Work to complete
Go over the records and copy every line with the string "none".

Data to use

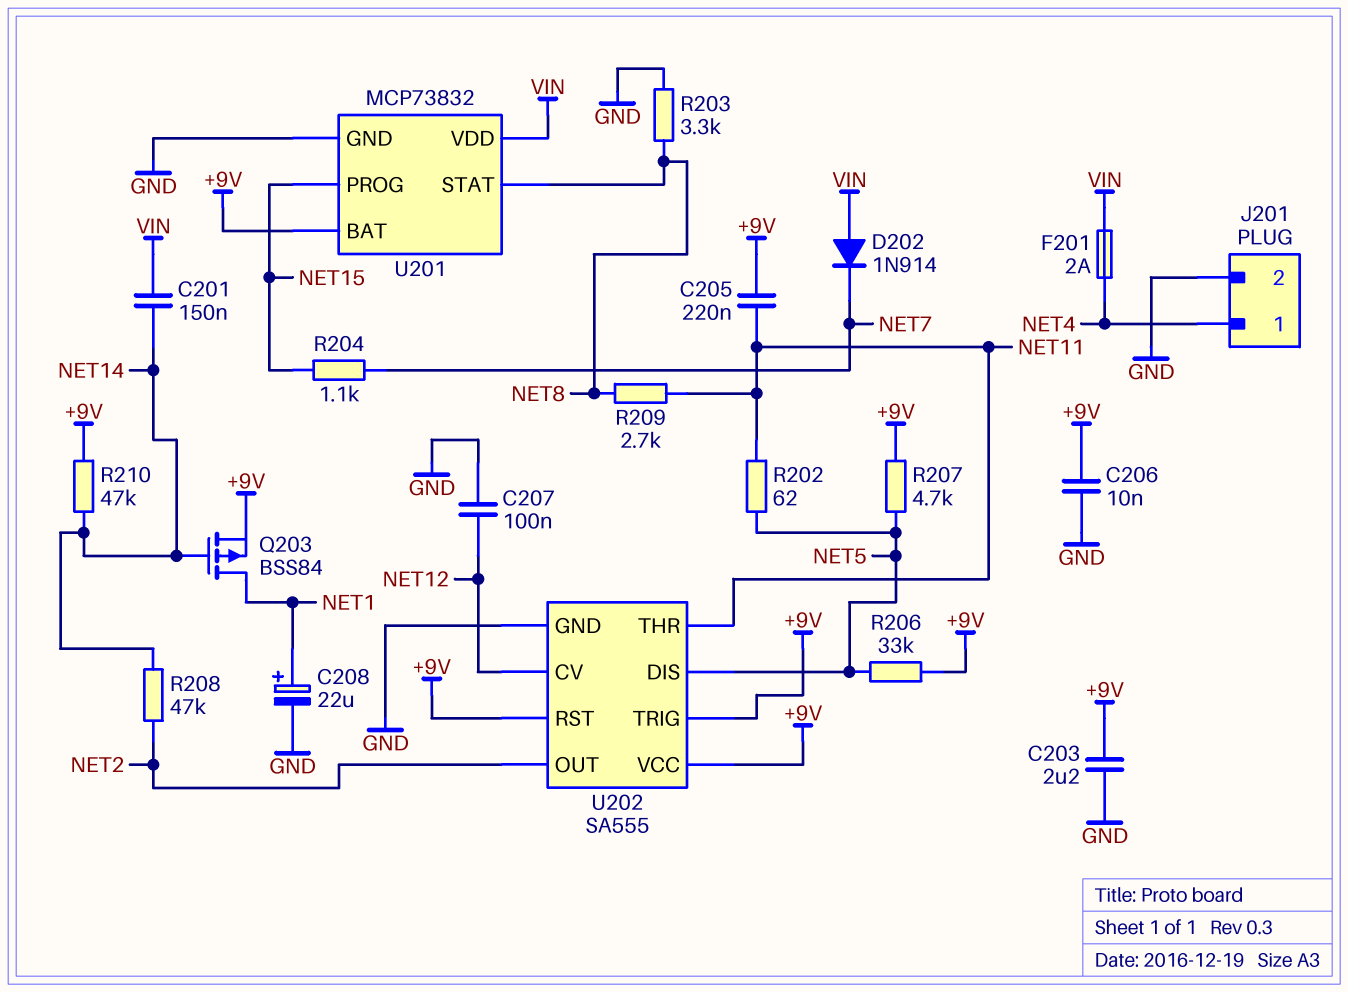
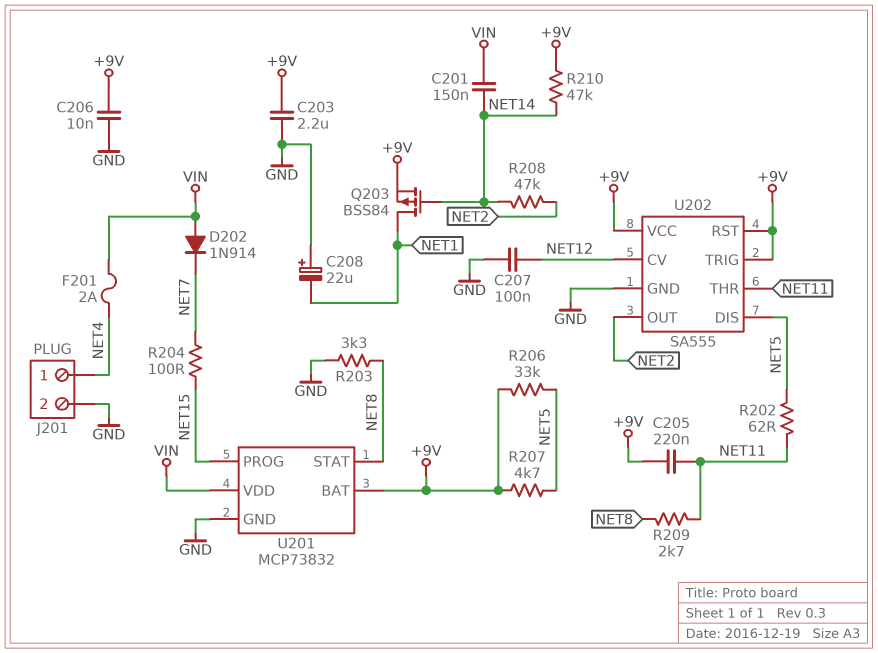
C208: 22uF (plus NET1, minus GND) -> 22uF (plus GND, minus NET1)
R204: 1.1k (NET7, NET15) -> 100 (NET7, NET15)

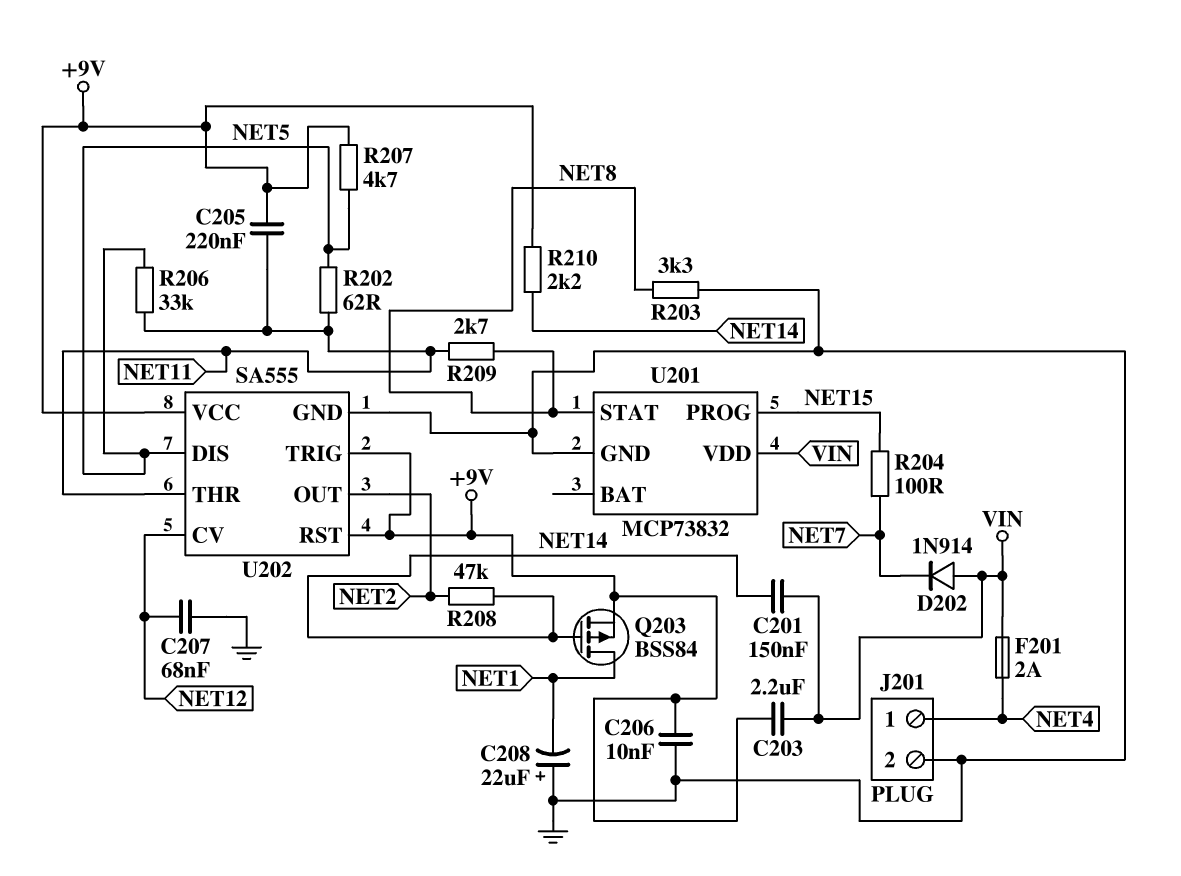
C203: 2.2uF (+9V, GND) -> 2.2uF (+9V, VIN)
C207: 100nF (GND, NET12) -> 68nF (GND, NET12)
R206: 33k (+9V, NET5) -> 33k (NET5, NET11)
R210: 47k (+9V, NET14) -> 2.2k (+9V, NET14)
U201 pin BAT: +9V -> none

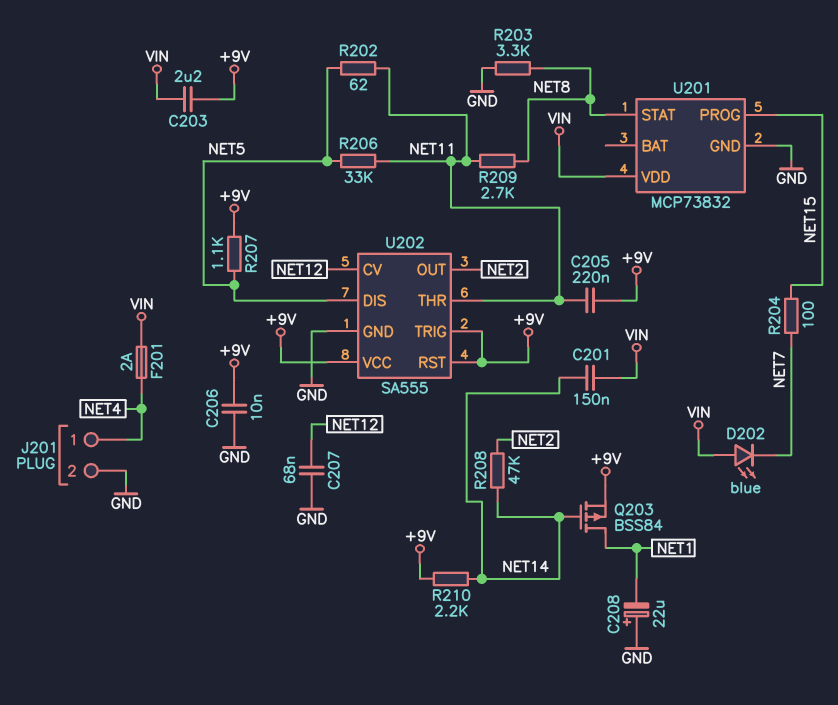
D202: diode 1N914 (A VIN, K NET7) -> LED blue (A VIN, K NET7)
R207: 4.7k (+9V, NET5) -> 1.1k (+9V, NET5)

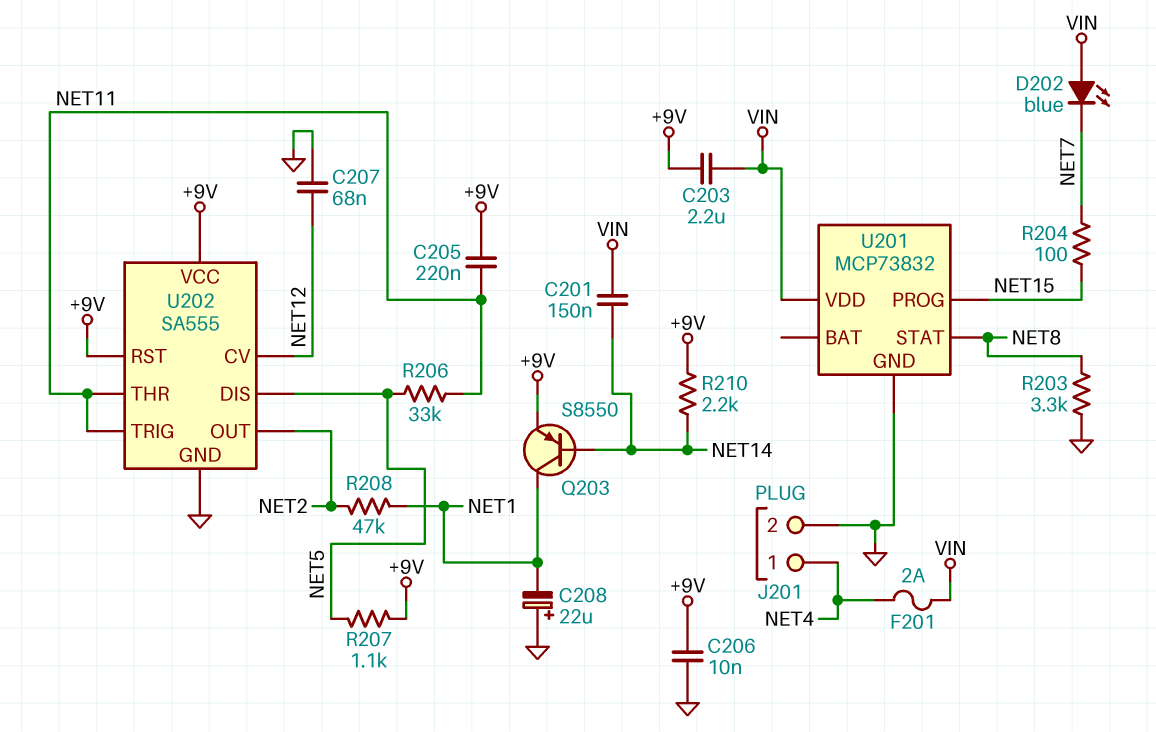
Q203: PMOS BSS84 (G NET14, D NET1, S +9V) -> PNP S8550 (B NET14, C NET1, E +9V)
R202: 62 (NET5, NET11) -> none
R208: 47k (NET2, NET14) -> 47k (NET1, NET2)
R209: 2.7k (NET8, NET11) -> none
U202 pin TRIG: +9V -> NET11

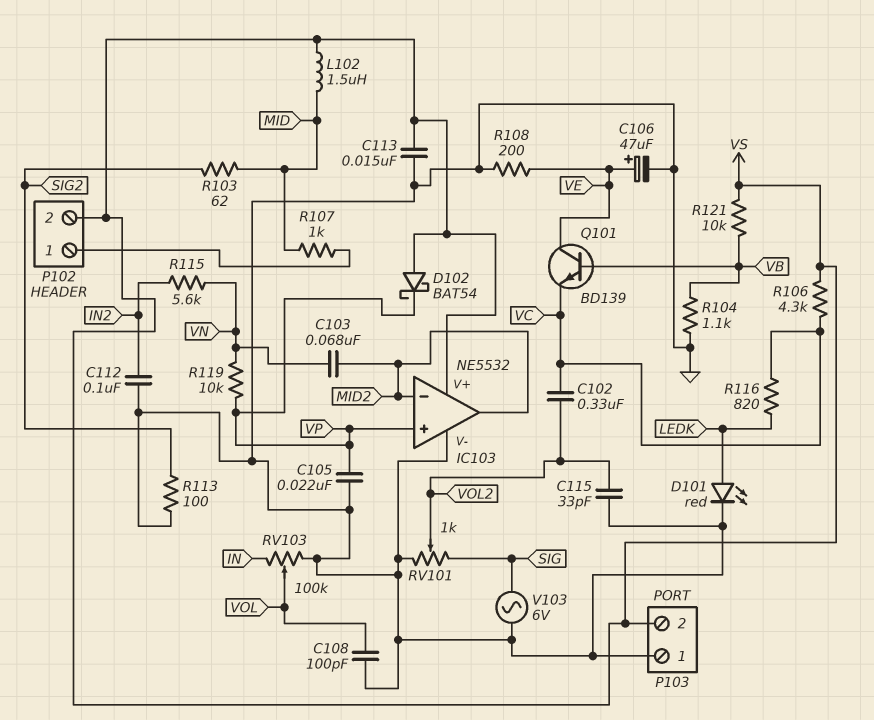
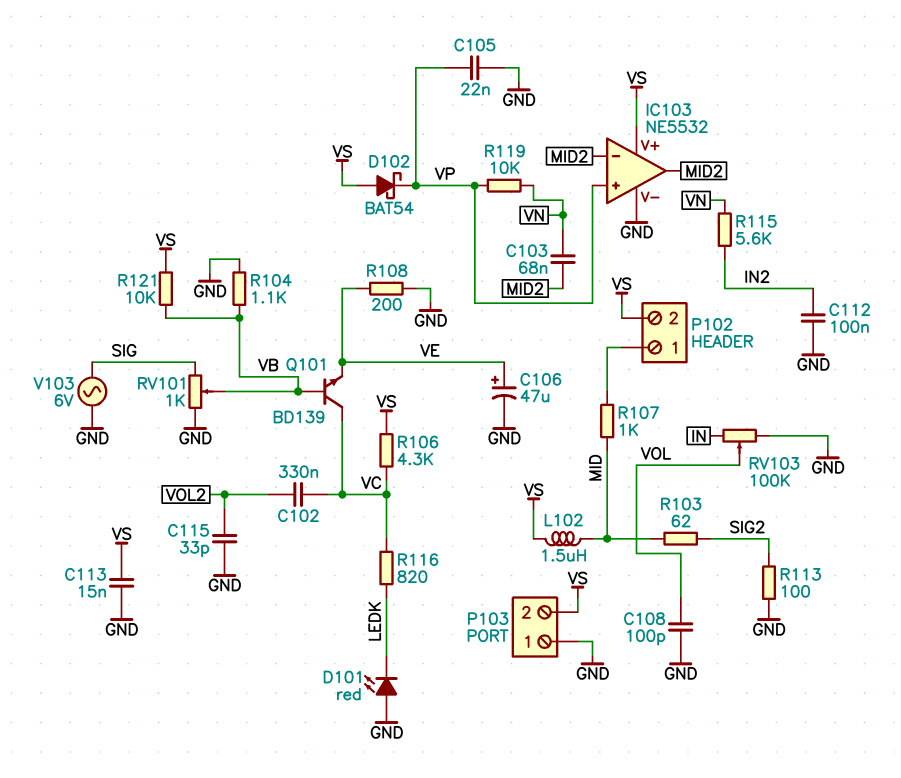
D101: LED red (A LEDK, K GND) -> LED red (A GND, K LEDK)
Q101: NPN BD139 (B VB, C VE, E VC) -> NPN BD139 (B VB, C VC, E VE)
RV101: 1k (GND, SIG, wiper VOL2) -> 1k (GND, SIG, wiper VB)

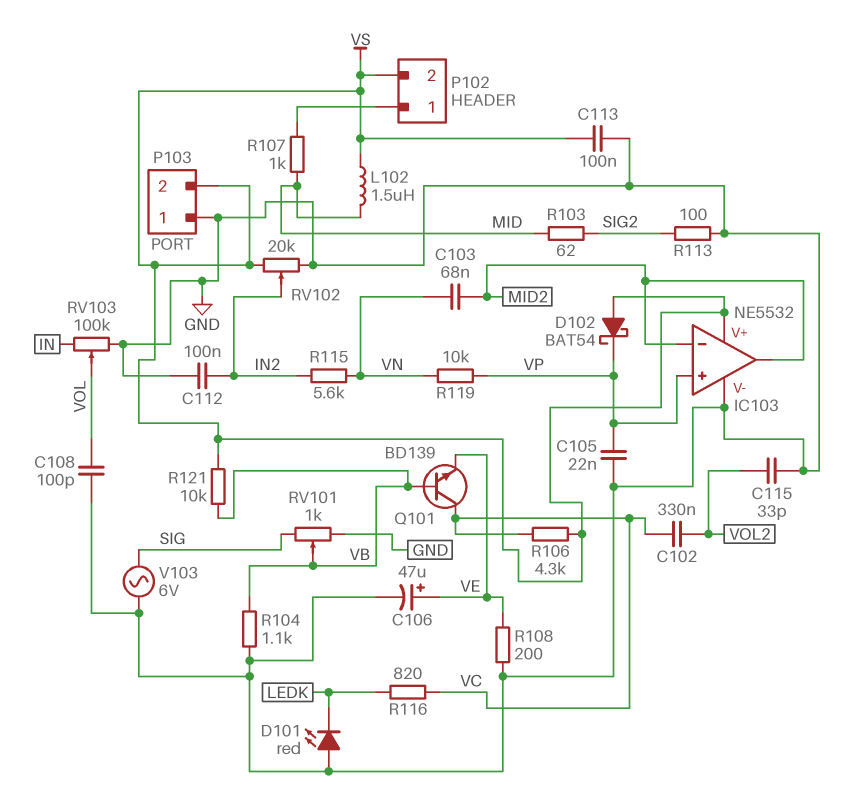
C113: 15nF (GND, VS) -> 100nF (GND, VS)
RV102: none -> 20k (GND, VS, wiper IN2)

Task output
U201 pin BAT: +9V -> none
R202: 62 (NET5, NET11) -> none
R209: 2.7k (NET8, NET11) -> none
RV102: none -> 20k (GND, VS, wiper IN2)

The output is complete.